■ **Extracted material**:
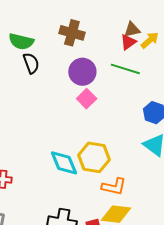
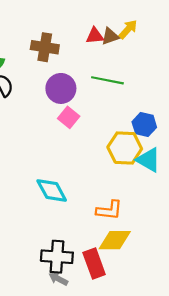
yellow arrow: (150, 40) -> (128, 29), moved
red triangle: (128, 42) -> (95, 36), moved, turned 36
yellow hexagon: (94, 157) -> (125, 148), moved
...
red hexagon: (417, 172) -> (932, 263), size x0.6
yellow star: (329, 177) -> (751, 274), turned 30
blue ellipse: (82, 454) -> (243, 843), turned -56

■ **Work item**: Your task is to copy each line of the listing that holds the word "turned".

■ **Final answer**:
red triangle: (128, 42) -> (95, 36), moved, turned 36
yellow star: (329, 177) -> (751, 274), turned 30
blue ellipse: (82, 454) -> (243, 843), turned -56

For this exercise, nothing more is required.